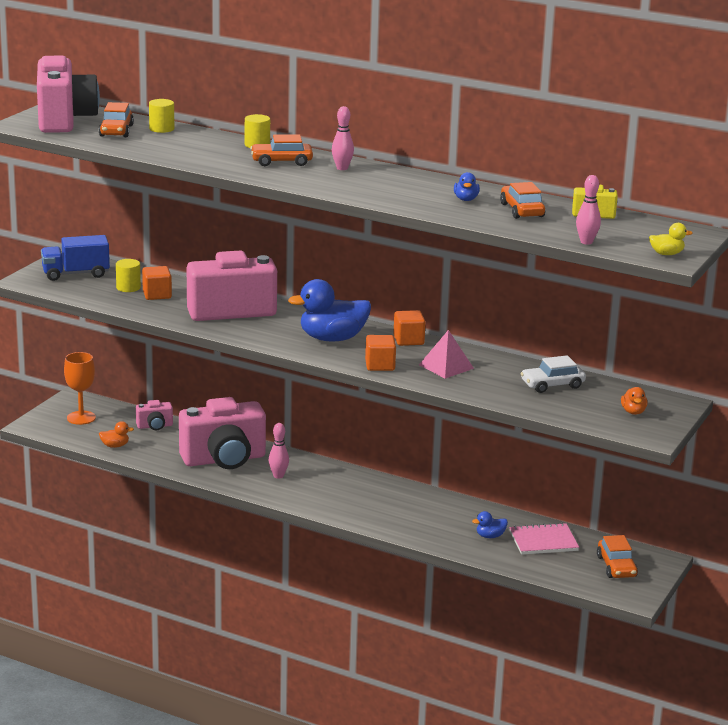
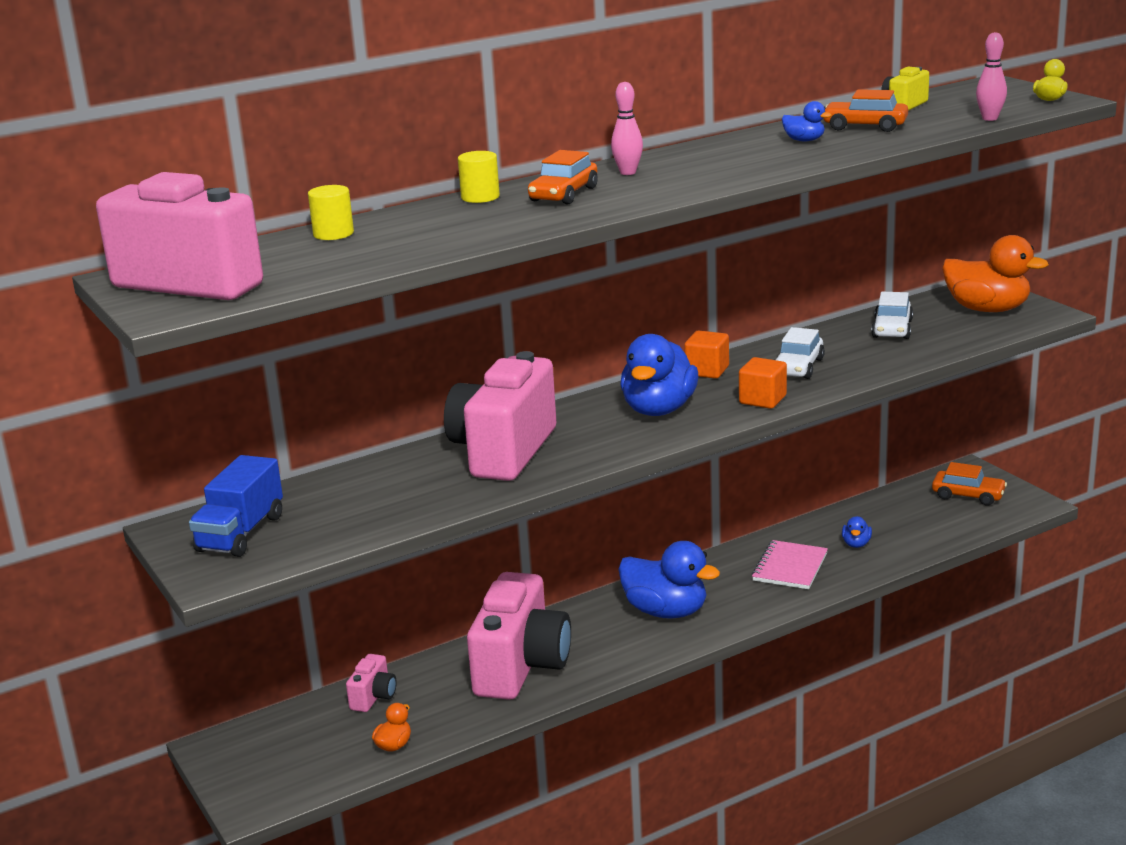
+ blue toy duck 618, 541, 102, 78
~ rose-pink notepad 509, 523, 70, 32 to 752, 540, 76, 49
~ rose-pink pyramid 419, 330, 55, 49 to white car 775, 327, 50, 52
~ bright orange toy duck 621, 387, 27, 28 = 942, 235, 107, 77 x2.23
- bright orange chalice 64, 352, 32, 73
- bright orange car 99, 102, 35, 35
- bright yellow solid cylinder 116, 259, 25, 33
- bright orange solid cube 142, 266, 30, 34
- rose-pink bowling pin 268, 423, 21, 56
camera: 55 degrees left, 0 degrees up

◆ ◆ ◆

§ Problem to solve
All lines above are to be restated word for word, with pictures excluded.

§ Answer for the task
+ blue toy duck 618, 541, 102, 78
~ rose-pink notepad 509, 523, 70, 32 to 752, 540, 76, 49
~ rose-pink pyramid 419, 330, 55, 49 to white car 775, 327, 50, 52
~ bright orange toy duck 621, 387, 27, 28 = 942, 235, 107, 77 x2.23
- bright orange chalice 64, 352, 32, 73
- bright orange car 99, 102, 35, 35
- bright yellow solid cylinder 116, 259, 25, 33
- bright orange solid cube 142, 266, 30, 34
- rose-pink bowling pin 268, 423, 21, 56
camera: 55 degrees left, 0 degrees up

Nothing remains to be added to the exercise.